Task to carry out -
In the records below, find each line with "none" and copy it.

Stored data -
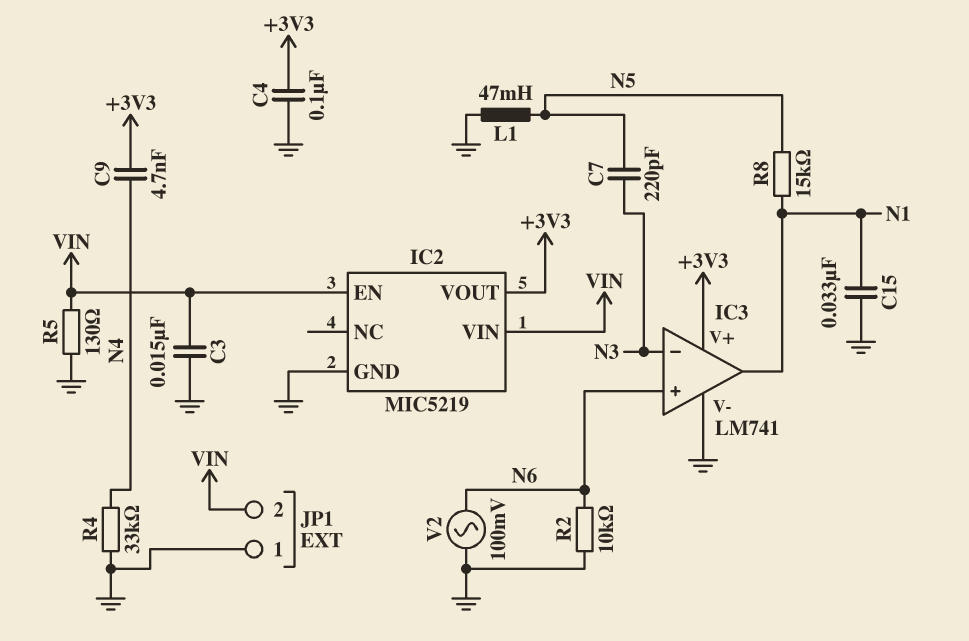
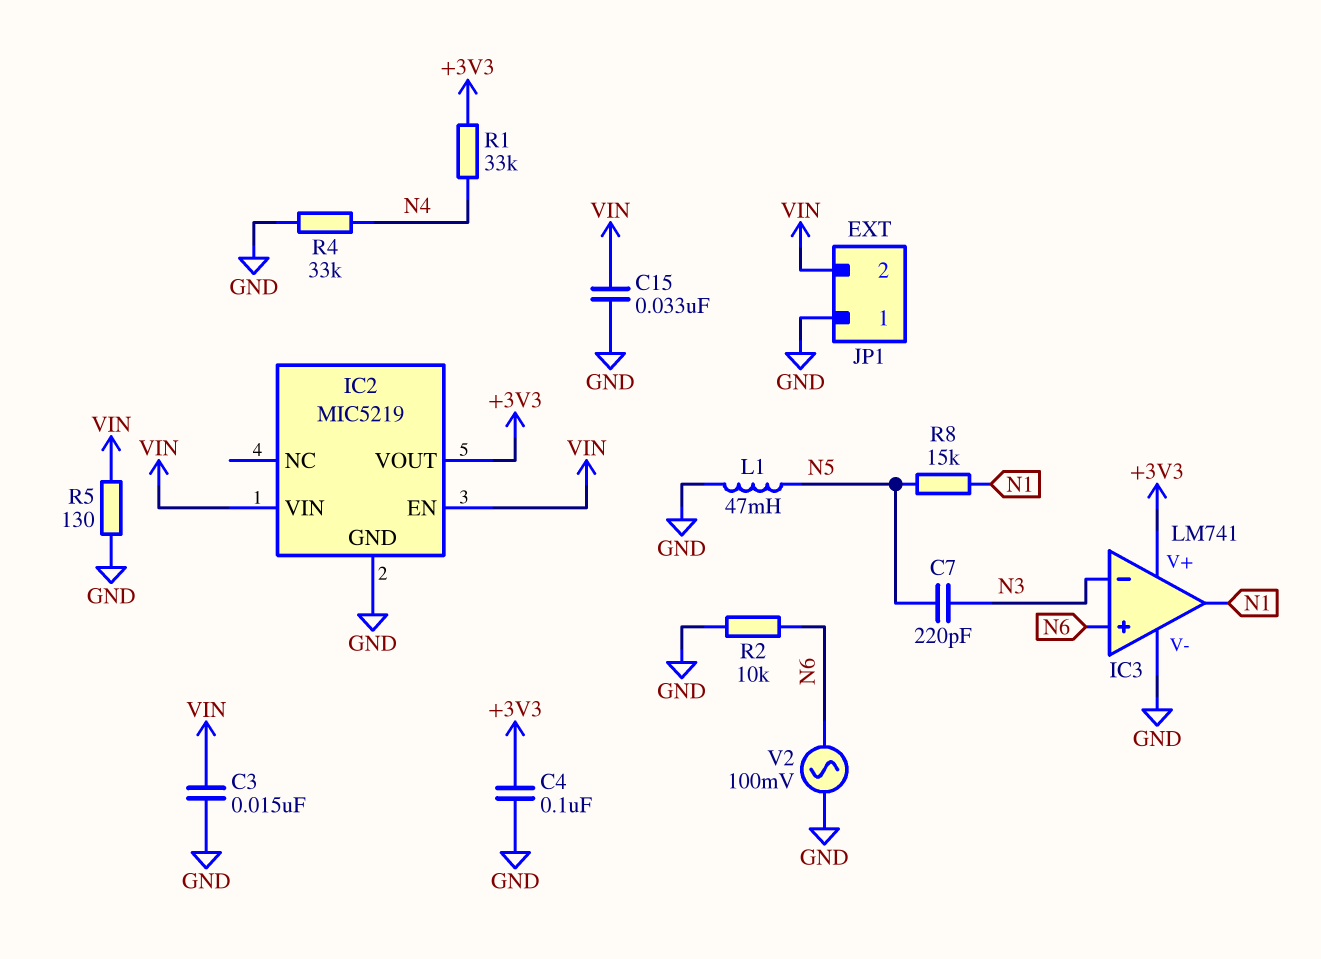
C9: 4.7nF (+3V3, N4) -> none
C15: 33nF (GND, N1) -> 33nF (GND, VIN)
R1: none -> 33k (+3V3, N4)

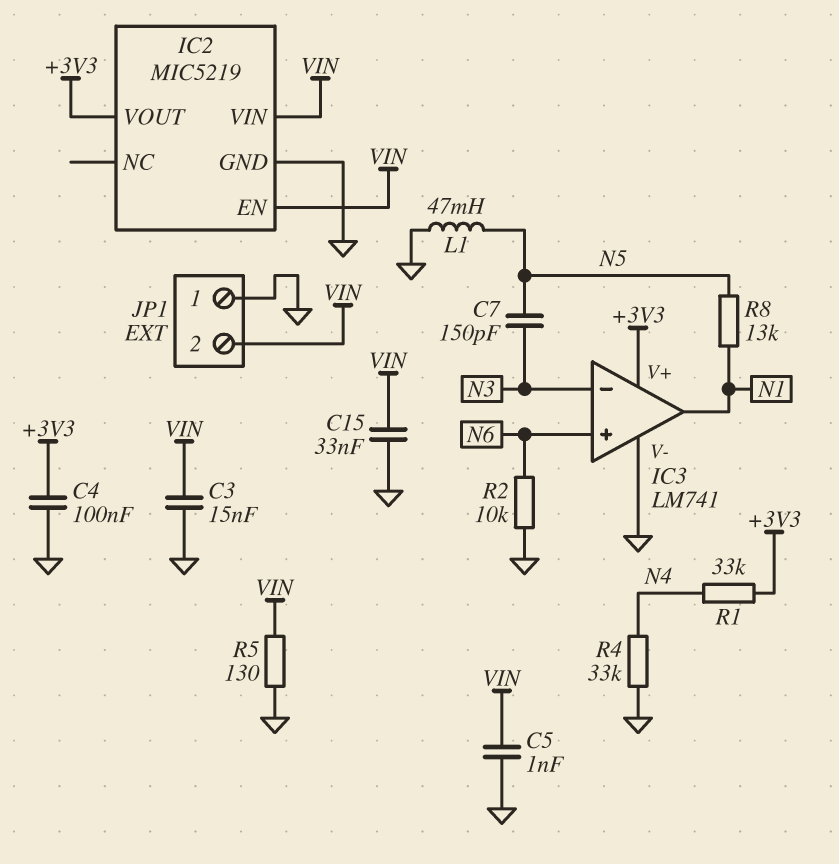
C5: none -> 1nF (GND, VIN)
C7: 220pF (N3, N5) -> 150pF (N3, N5)
R8: 15k (N1, N5) -> 13k (N1, N5)
V2: AC 100mV (GND, N6) -> none

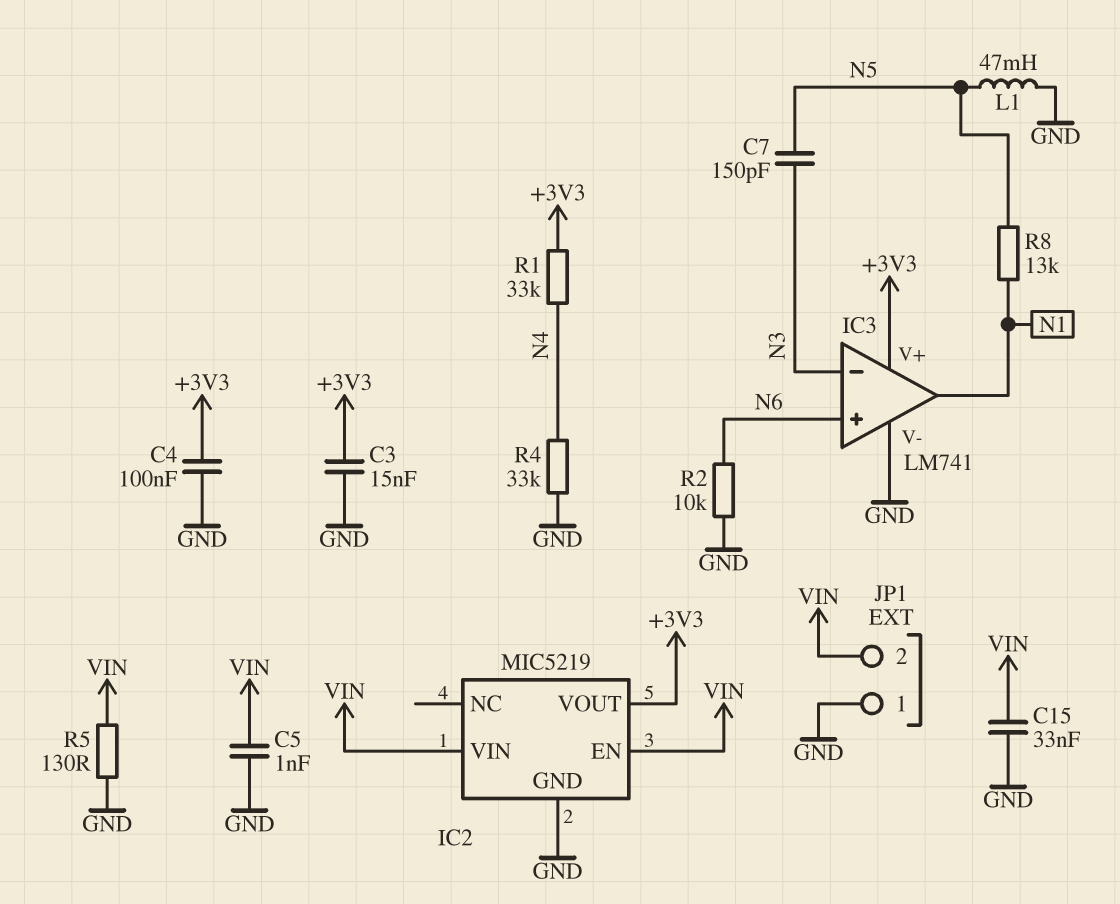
C3: 15nF (GND, VIN) -> 15nF (+3V3, GND)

Output of the task -
C9: 4.7nF (+3V3, N4) -> none
R1: none -> 33k (+3V3, N4)
C5: none -> 1nF (GND, VIN)
V2: AC 100mV (GND, N6) -> none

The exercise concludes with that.